What is expected –
Pictures do not belong in the copy; quote every entry below exactly.

□ □ □ □ □

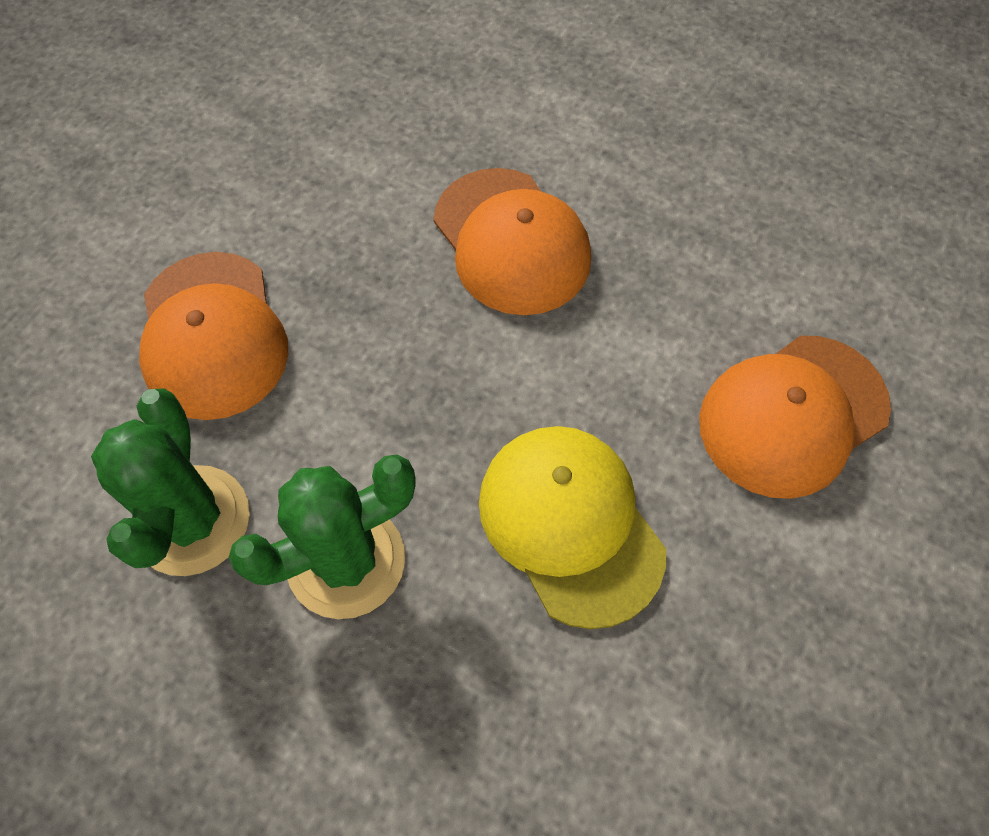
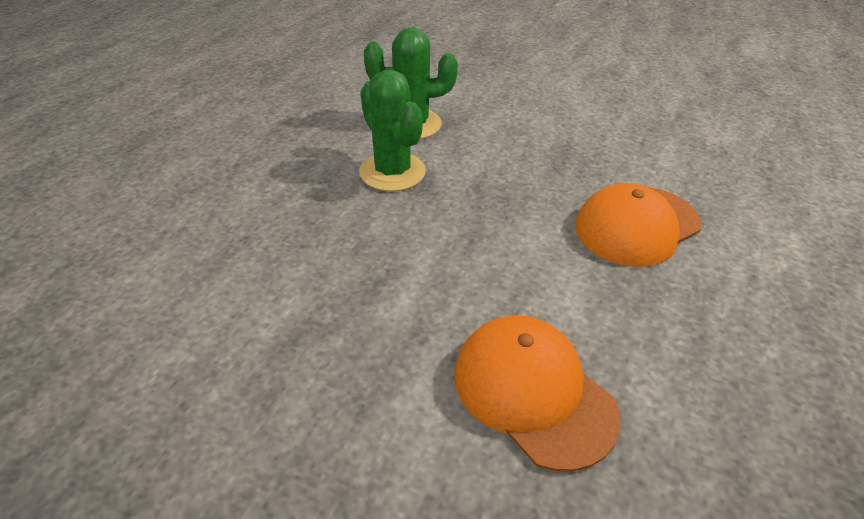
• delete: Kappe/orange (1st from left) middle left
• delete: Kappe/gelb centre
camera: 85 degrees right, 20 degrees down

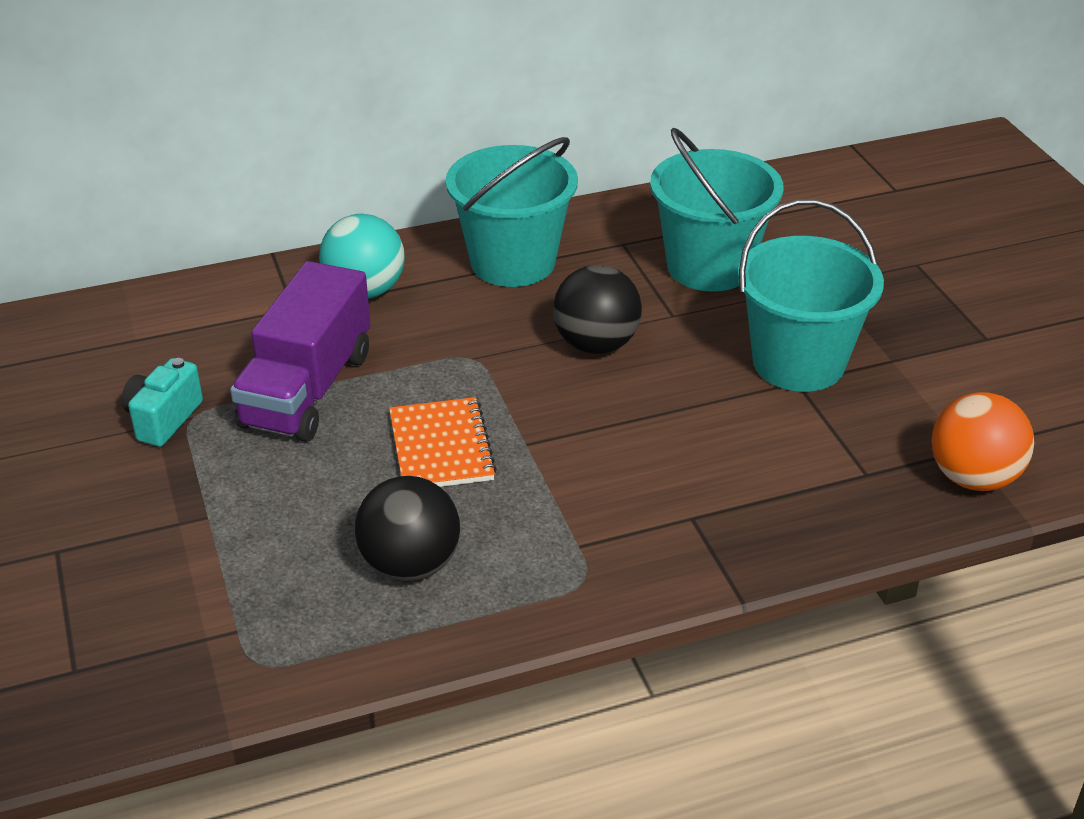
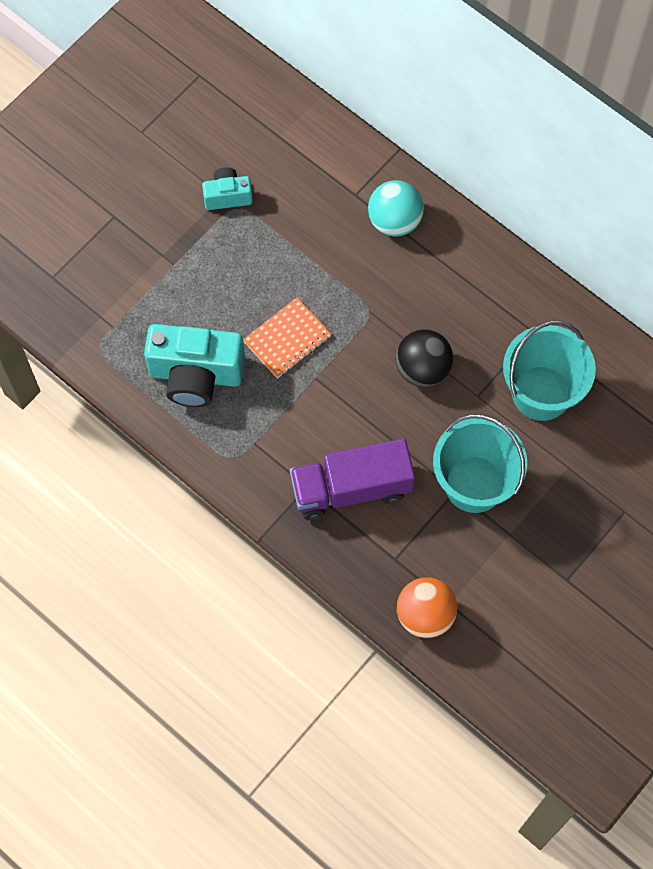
• delete: Eimer/türkis (1st from left) top centre
• move: Lastwagen/lila middle left to centre
• replace: Ball/schwarz (1st from left) centre to Kamera/türkis (1st from left) middle left
camera: 60 degrees right, 30 degrees up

□ □ □ □ □

Response –
• delete: Kappe/orange (1st from left) middle left
• delete: Kappe/gelb centre
camera: 85 degrees right, 20 degrees down

• delete: Eimer/türkis (1st from left) top centre
• move: Lastwagen/lila middle left to centre
• replace: Ball/schwarz (1st from left) centre to Kamera/türkis (1st from left) middle left
camera: 60 degrees right, 30 degrees up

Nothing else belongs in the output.